Pixel coordinate box data >>
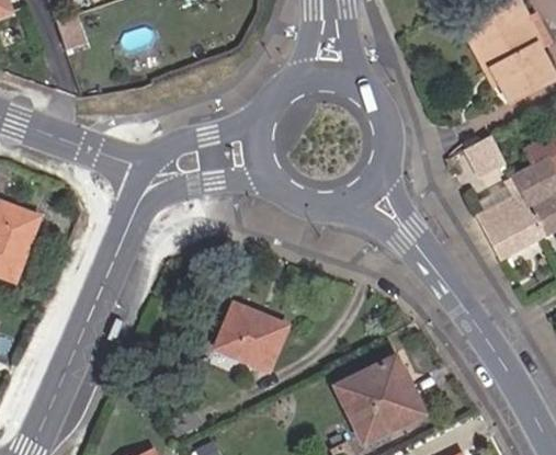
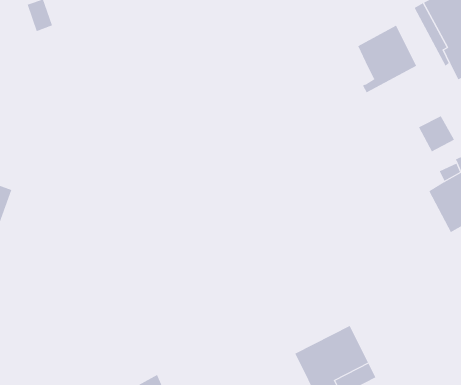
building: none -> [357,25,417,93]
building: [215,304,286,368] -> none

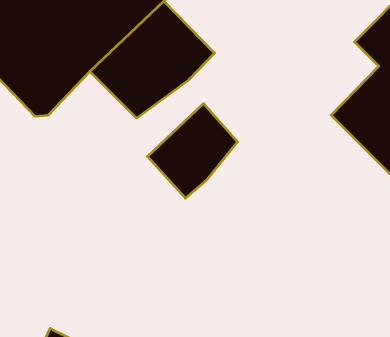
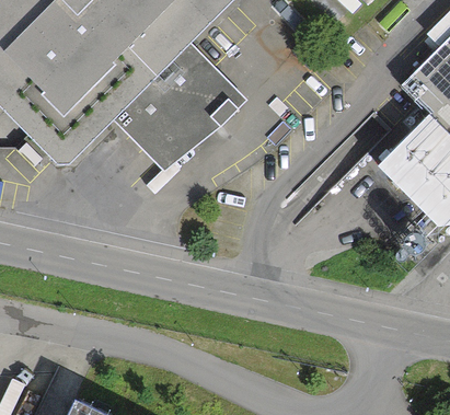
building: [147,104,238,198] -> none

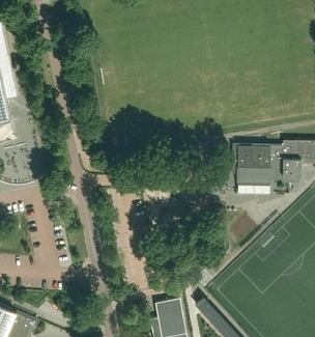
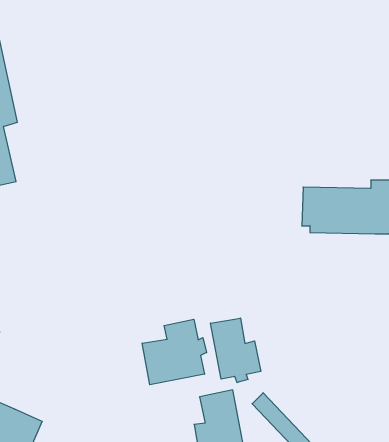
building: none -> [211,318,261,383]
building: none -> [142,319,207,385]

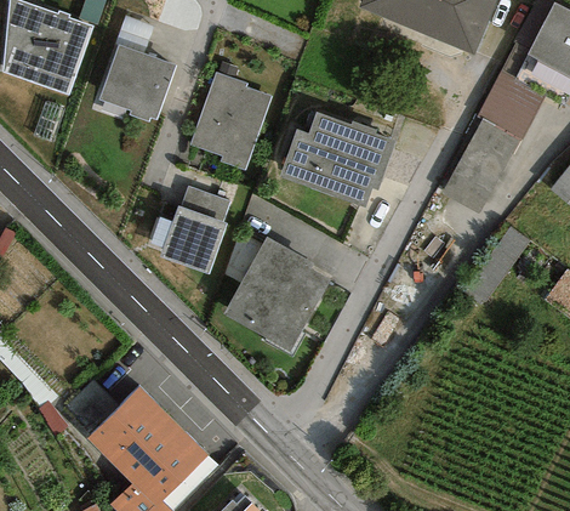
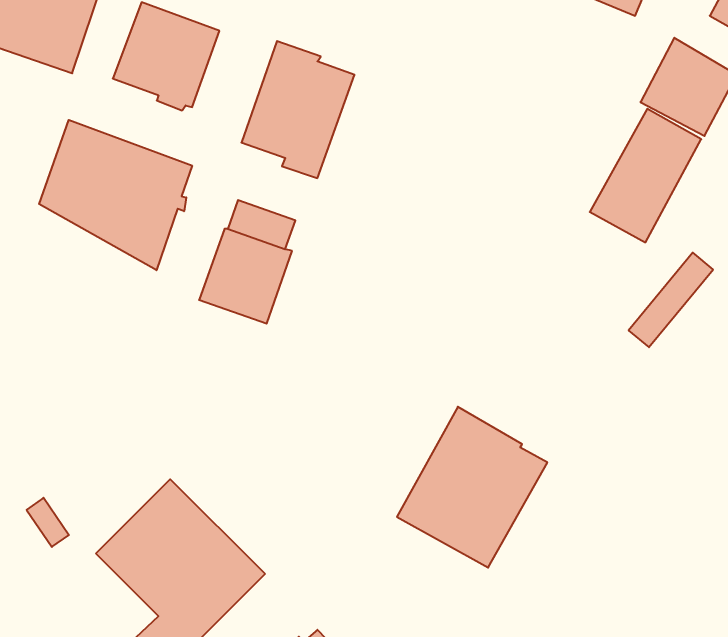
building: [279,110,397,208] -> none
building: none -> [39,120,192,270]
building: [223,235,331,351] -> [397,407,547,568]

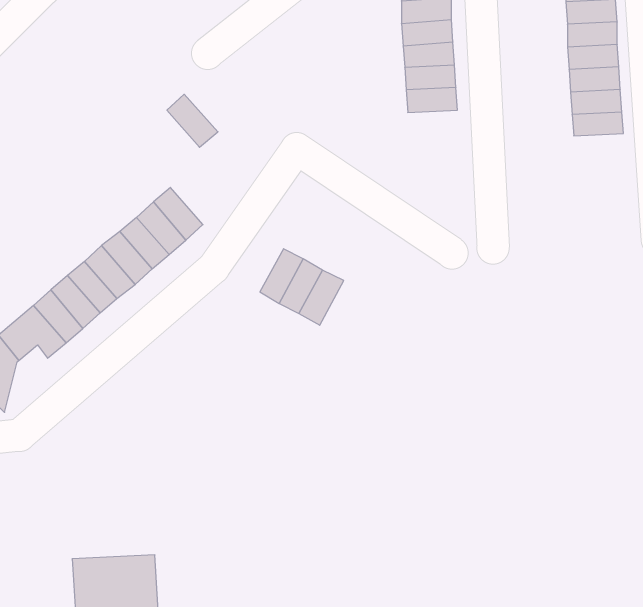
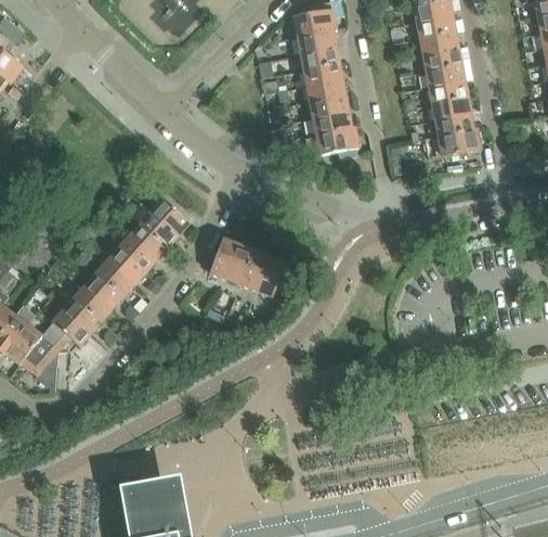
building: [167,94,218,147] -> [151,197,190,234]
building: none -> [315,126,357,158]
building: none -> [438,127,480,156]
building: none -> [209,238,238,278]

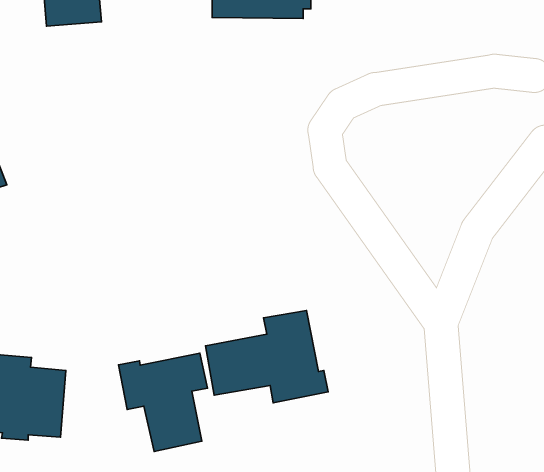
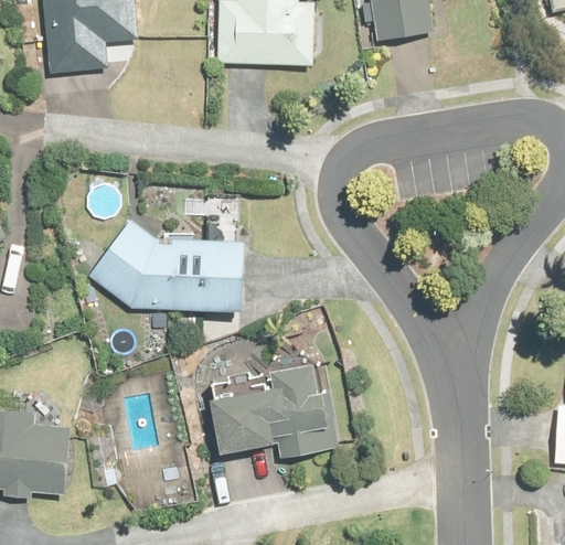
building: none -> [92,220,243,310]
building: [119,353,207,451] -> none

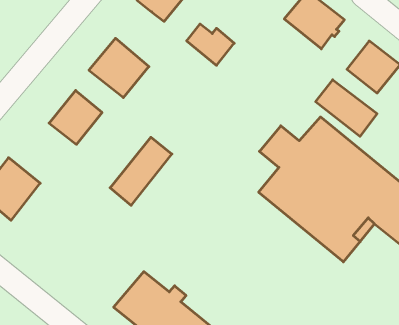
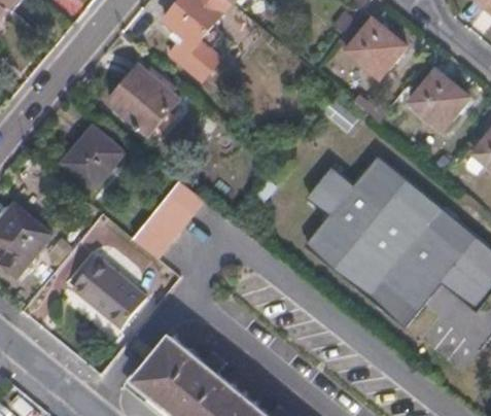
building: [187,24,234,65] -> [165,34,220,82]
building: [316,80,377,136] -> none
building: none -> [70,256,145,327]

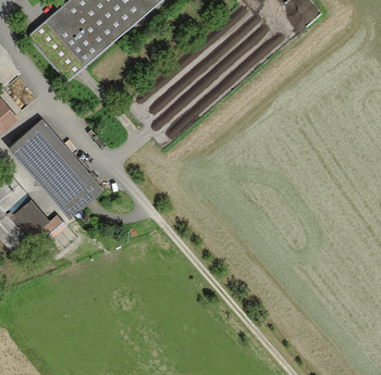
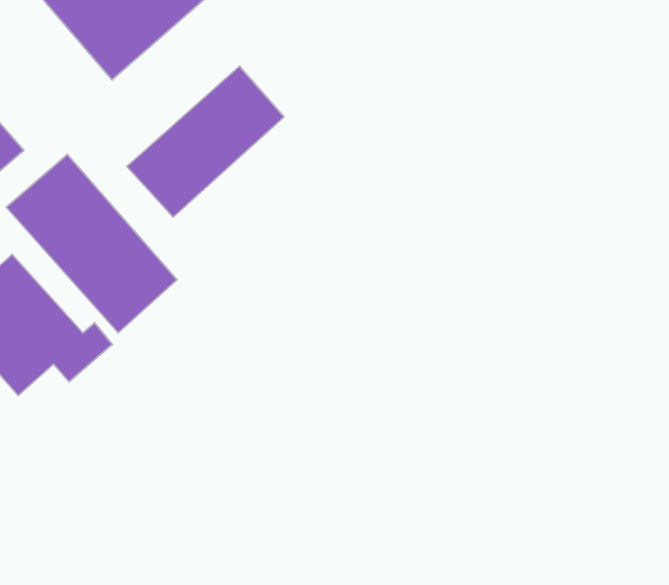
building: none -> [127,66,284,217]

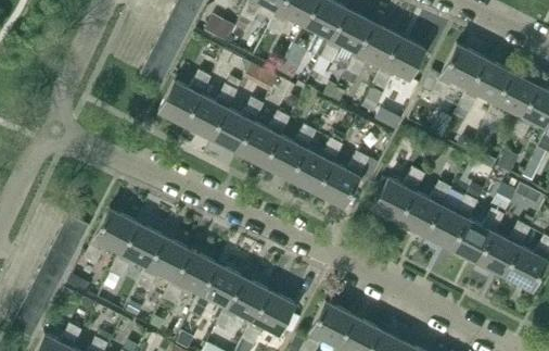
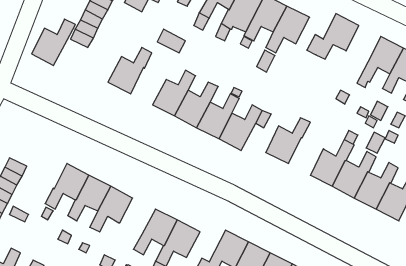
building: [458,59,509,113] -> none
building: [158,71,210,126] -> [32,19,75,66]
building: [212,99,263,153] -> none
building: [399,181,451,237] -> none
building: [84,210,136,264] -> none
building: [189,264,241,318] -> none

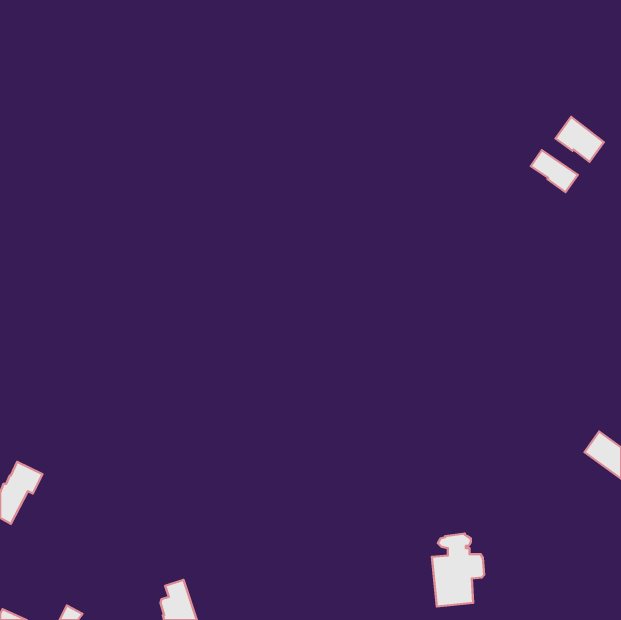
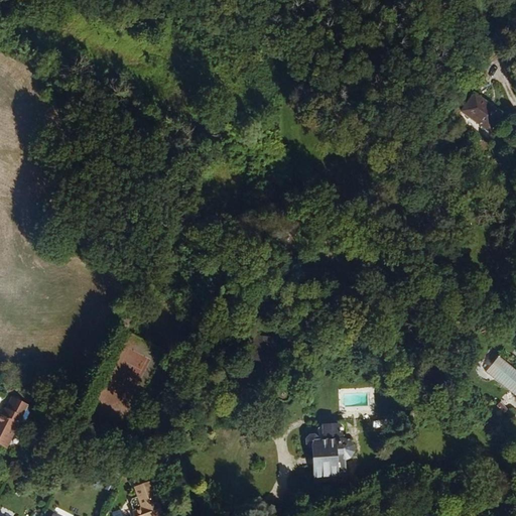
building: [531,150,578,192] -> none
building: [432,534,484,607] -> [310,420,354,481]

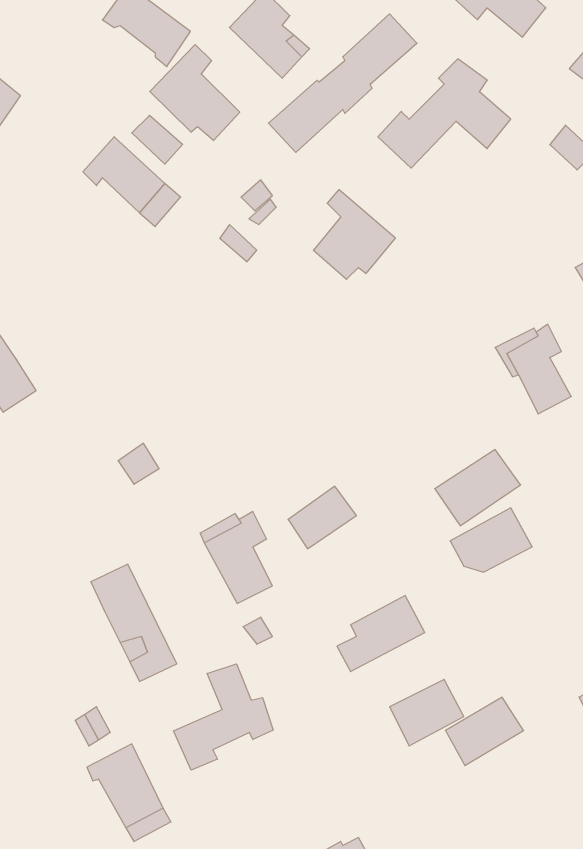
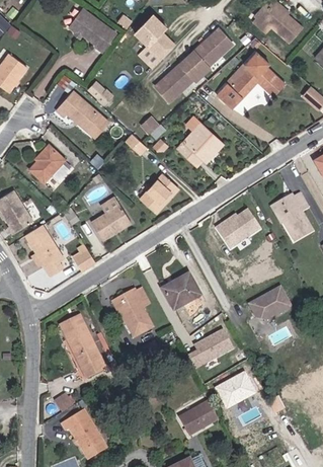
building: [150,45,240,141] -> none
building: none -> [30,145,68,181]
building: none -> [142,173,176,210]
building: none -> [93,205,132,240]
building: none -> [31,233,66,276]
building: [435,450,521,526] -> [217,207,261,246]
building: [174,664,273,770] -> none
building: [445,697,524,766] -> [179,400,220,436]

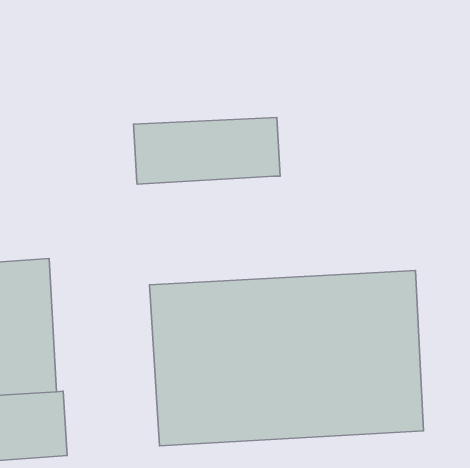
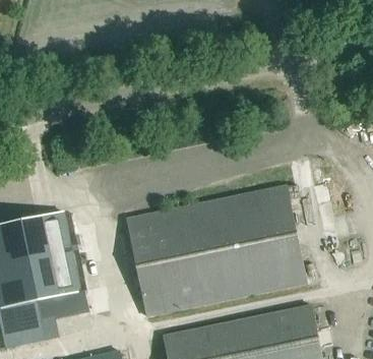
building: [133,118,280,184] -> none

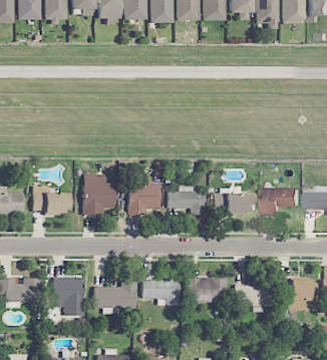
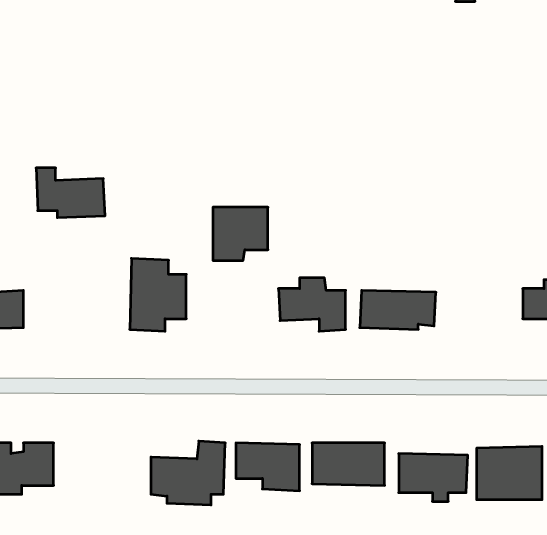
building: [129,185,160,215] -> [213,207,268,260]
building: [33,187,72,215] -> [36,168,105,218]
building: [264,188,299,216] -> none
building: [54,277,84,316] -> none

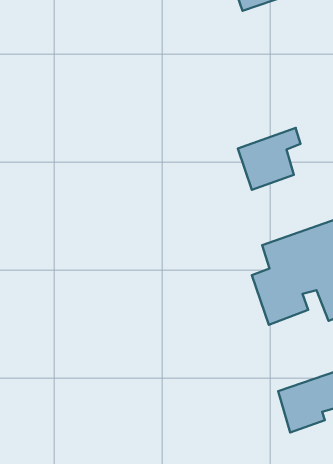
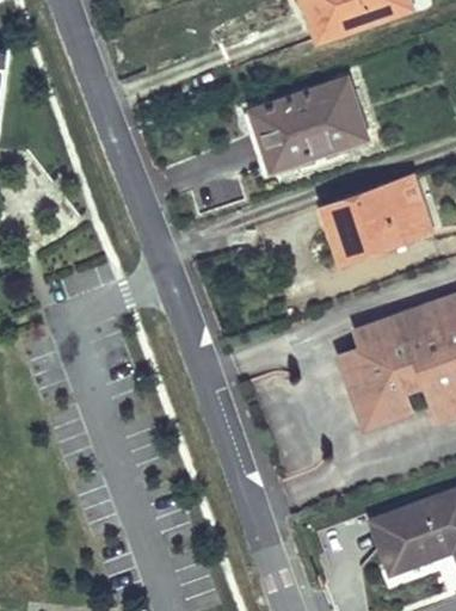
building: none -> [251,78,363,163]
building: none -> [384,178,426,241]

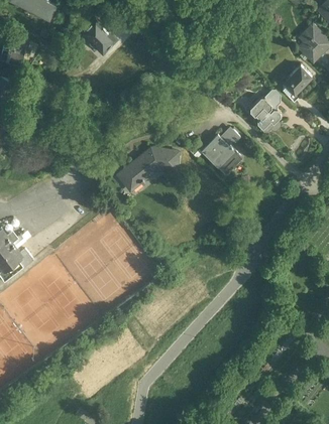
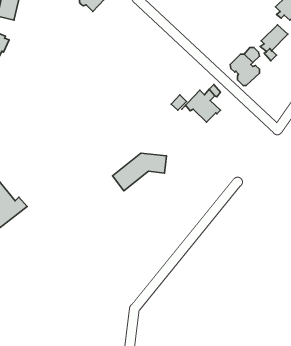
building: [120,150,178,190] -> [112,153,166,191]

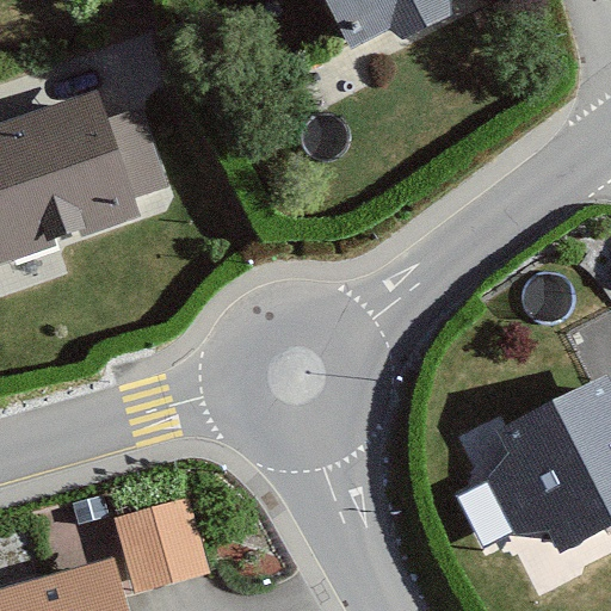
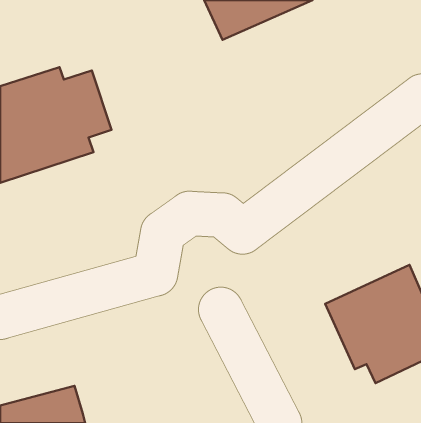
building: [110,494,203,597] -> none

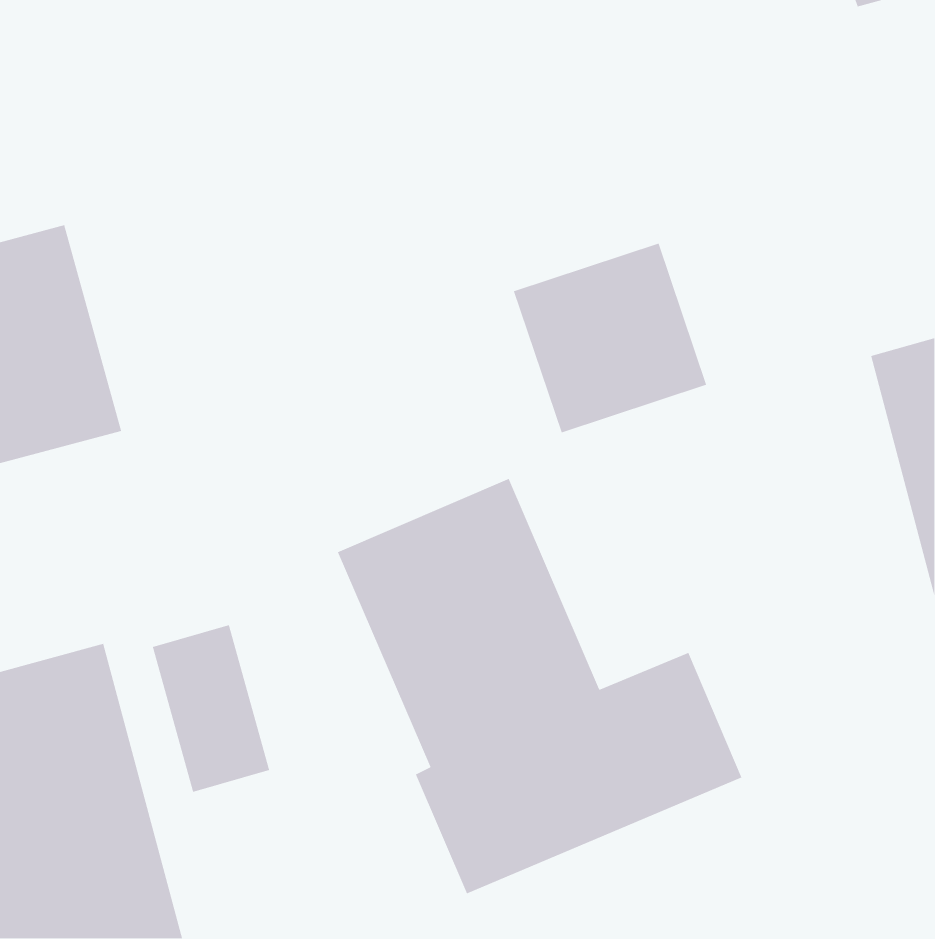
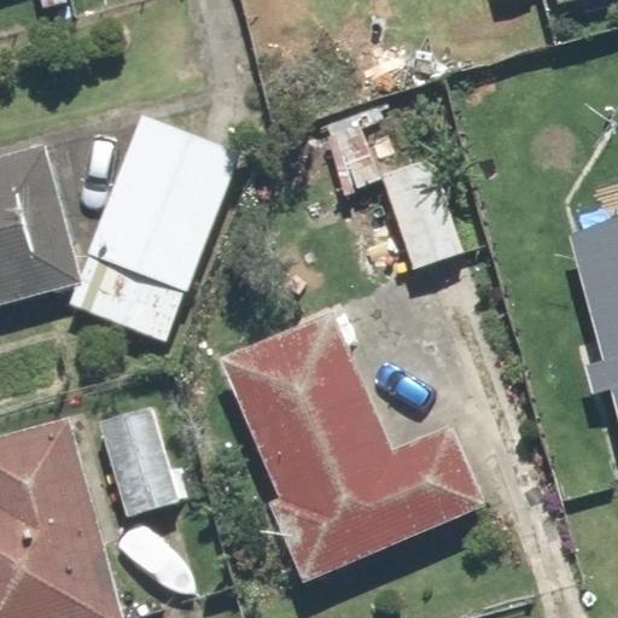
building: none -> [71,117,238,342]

THE TASK >> Give back the data verbatim. The pictures are not part of the copy.

EXERCISE OUTPUT >>
building: none -> [357,25,417,93]
building: [215,304,286,368] -> none

building: [147,104,238,198] -> none

building: none -> [211,318,261,383]
building: none -> [142,319,207,385]

building: [279,110,397,208] -> none
building: none -> [39,120,192,270]
building: [223,235,331,351] -> [397,407,547,568]

building: [167,94,218,147] -> [151,197,190,234]
building: none -> [315,126,357,158]
building: none -> [438,127,480,156]
building: none -> [209,238,238,278]

building: none -> [92,220,243,310]
building: [119,353,207,451] -> none

building: [187,24,234,65] -> [165,34,220,82]
building: [316,80,377,136] -> none
building: none -> [70,256,145,327]

building: none -> [127,66,284,217]

building: [458,59,509,113] -> none
building: [158,71,210,126] -> [32,19,75,66]
building: [212,99,263,153] -> none
building: [399,181,451,237] -> none
building: [84,210,136,264] -> none
building: [189,264,241,318] -> none

building: [531,150,578,192] -> none
building: [432,534,484,607] -> [310,420,354,481]

building: [150,45,240,141] -> none
building: none -> [30,145,68,181]
building: none -> [142,173,176,210]
building: none -> [93,205,132,240]
building: none -> [31,233,66,276]
building: [435,450,521,526] -> [217,207,261,246]
building: [174,664,273,770] -> none
building: [445,697,524,766] -> [179,400,220,436]

building: [133,118,280,184] -> none

building: [129,185,160,215] -> [213,207,268,260]
building: [33,187,72,215] -> [36,168,105,218]
building: [264,188,299,216] -> none
building: [54,277,84,316] -> none

building: none -> [251,78,363,163]
building: none -> [384,178,426,241]

building: [120,150,178,190] -> [112,153,166,191]

building: [110,494,203,597] -> none

building: none -> [71,117,238,342]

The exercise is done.